*** Data records Section Begins ***
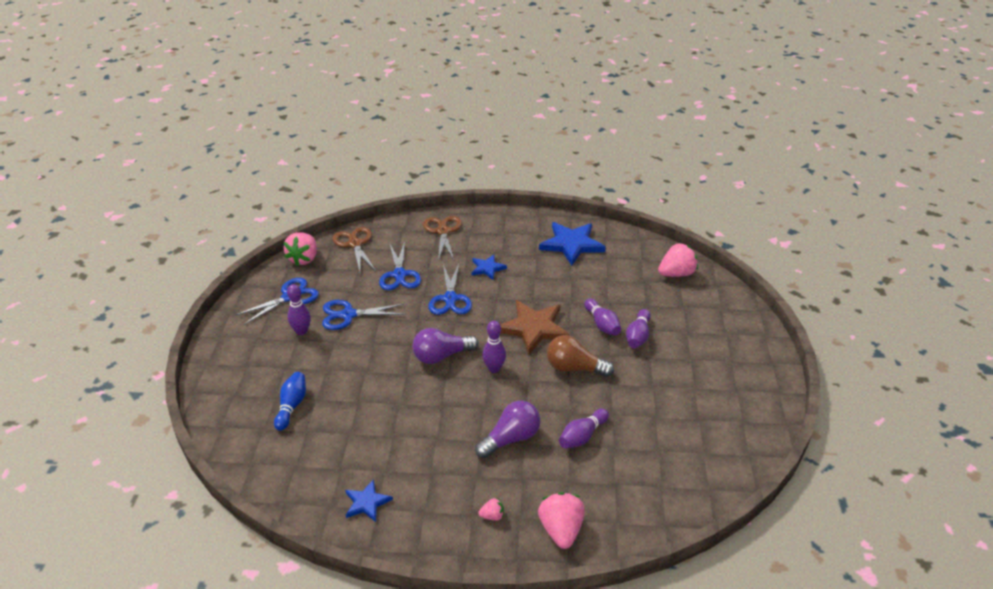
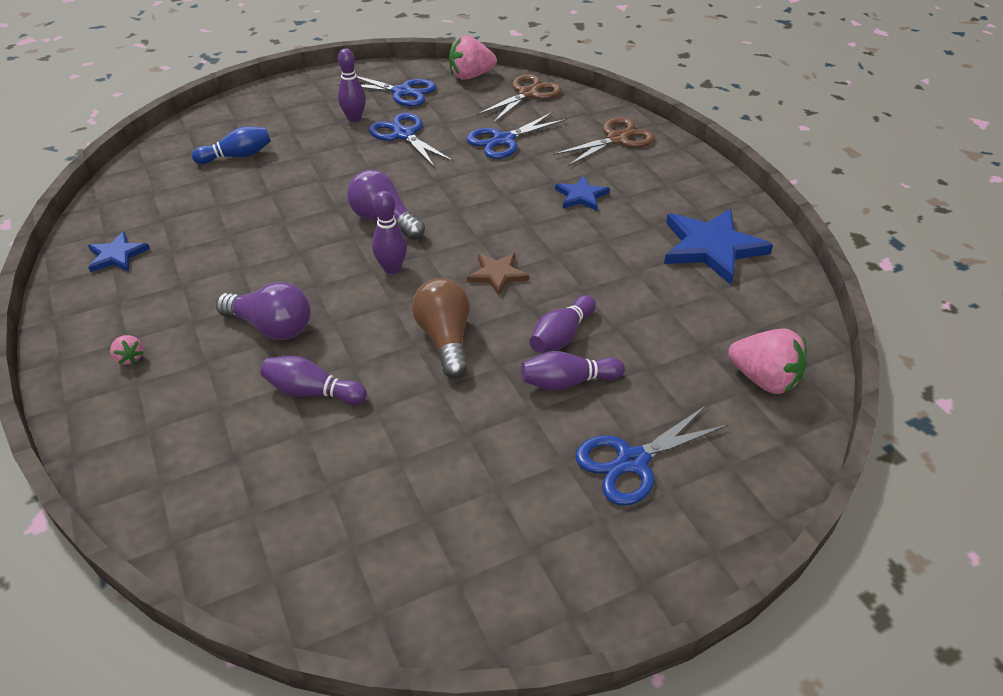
camera: 60 degrees right, 5 degrees up
(450, 299) = (494, 190): blue scissors -> blue scissors (632, 461)
(533, 328) = (497, 274): brown star -> brown star, size x0.54
(561, 530) = (126, 429): pink strawberry -> none

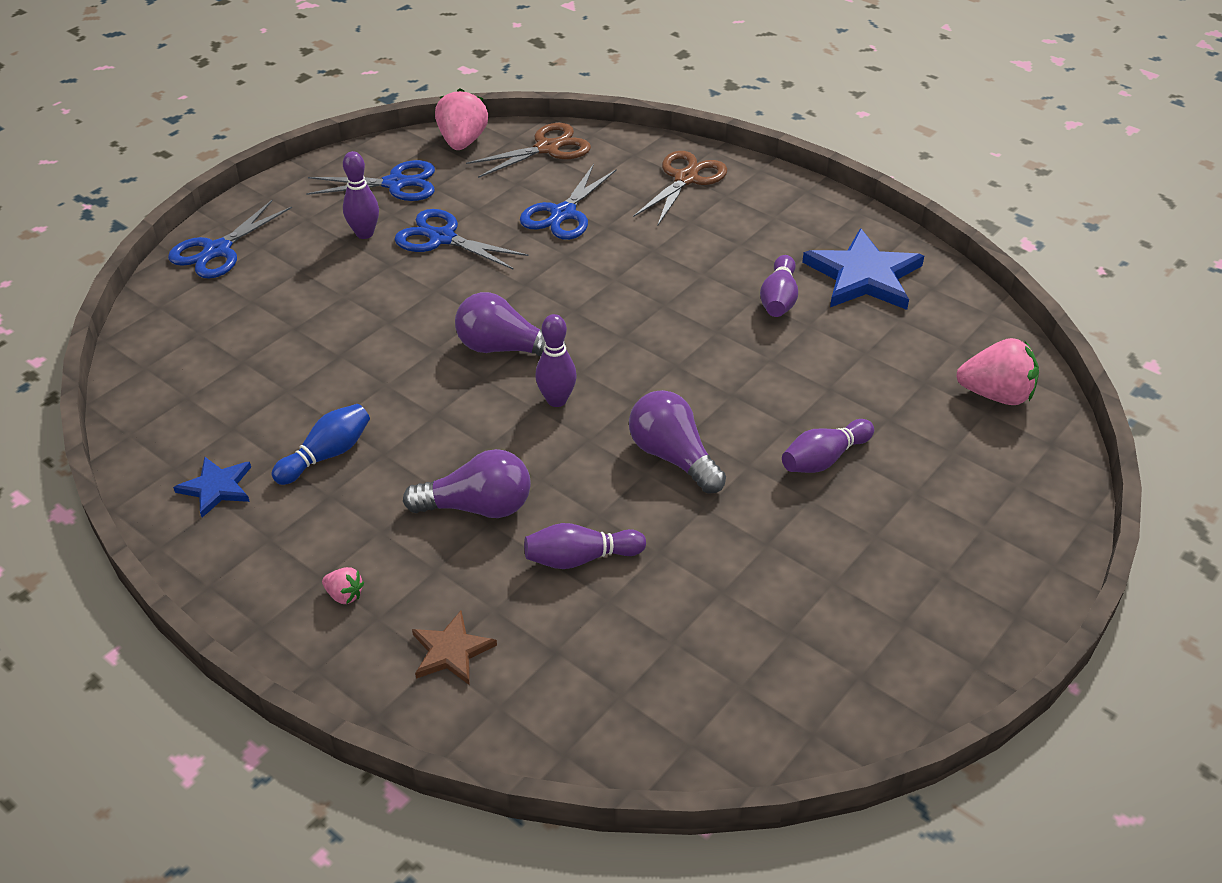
camera: 25 degrees left, 0 degrees up
(237, 156) = (258, 322): blue bowling pin -> blue bowling pin (327, 455)
(445, 339) = (673, 457): brown light bulb -> purple light bulb
(471, 76) = (462, 142): pink strawberry -> pink strawberry turned 135 degrees clockwise
(497, 274) = (673, 371): brown star -> brown star (451, 651)
(528, 94) = (547, 148): brown scissors -> brown scissors turned 45 degrees clockwise
(561, 336) = (784, 415): purple bowling pin -> purple bowling pin (779, 299)
(581, 196) = (696, 257): blue star -> none
(632, 461) = (934, 513): blue scissors -> blue scissors (217, 250)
*** Data records Section Ends ***
→ Exercise requirements
Each line from the one containing "(497, 274) = (673, 371): brown" through the end of the material must be output exactly, and no other line.

→ Solution for this problem
(497, 274) = (673, 371): brown star -> brown star (451, 651)
(528, 94) = (547, 148): brown scissors -> brown scissors turned 45 degrees clockwise
(561, 336) = (784, 415): purple bowling pin -> purple bowling pin (779, 299)
(581, 196) = (696, 257): blue star -> none
(632, 461) = (934, 513): blue scissors -> blue scissors (217, 250)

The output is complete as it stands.